With the images removed, write out every line below exactly.

PROVIDED MATERIAL:
==================================================

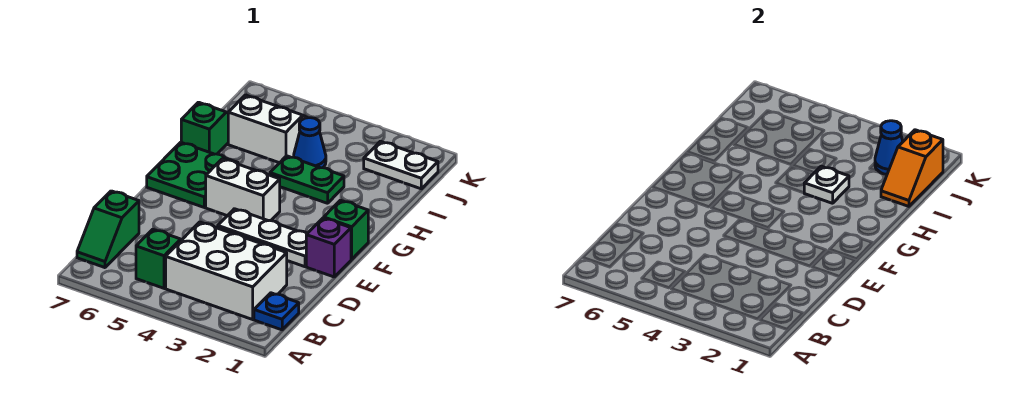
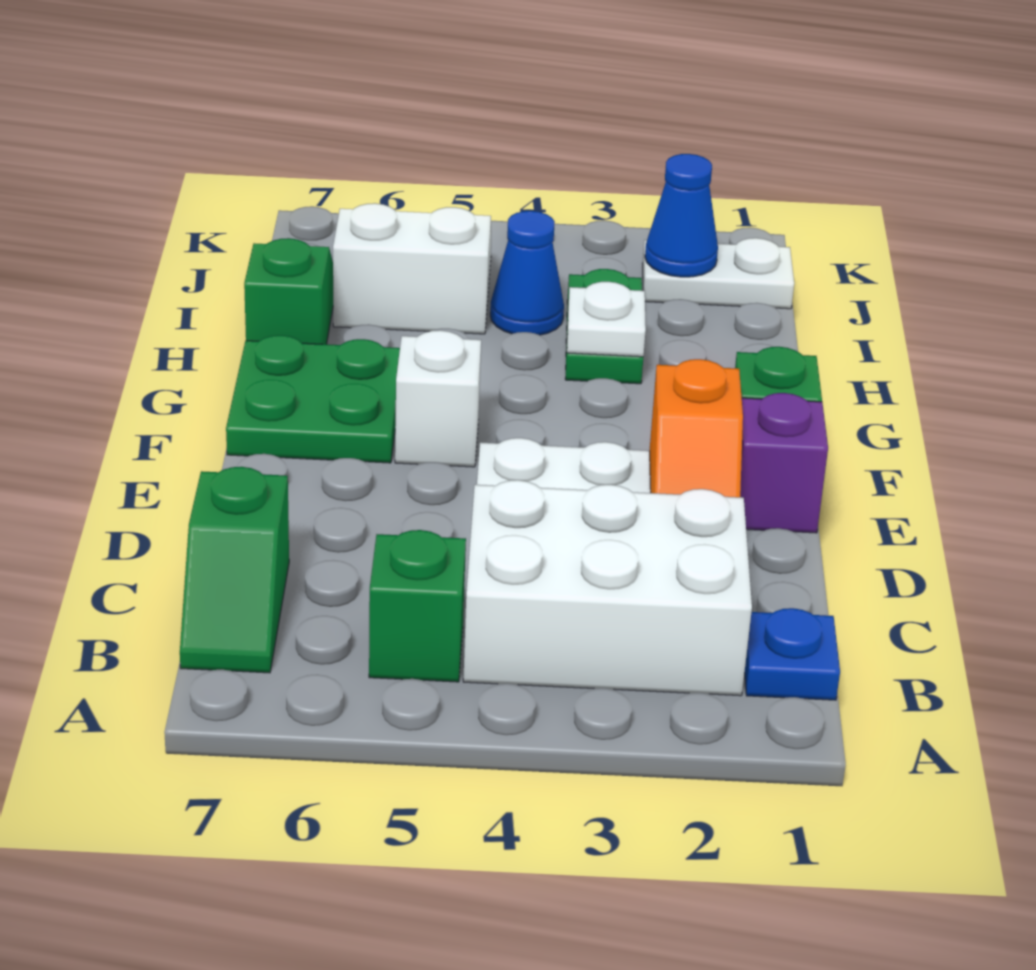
white brick F4:F5 level 1 -> white brick F5 level 1
green plate H3:H4 level 1 -> green plate H3:I3 level 1
orange slope I1:J1 level 2 top J -> orange slope D2:E2 level 2 top E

==================================================

PROBLEM SOLUTION:
white brick F4:F5 level 1 -> white brick F5 level 1
green plate H3:H4 level 1 -> green plate H3:I3 level 1
orange slope I1:J1 level 2 top J -> orange slope D2:E2 level 2 top E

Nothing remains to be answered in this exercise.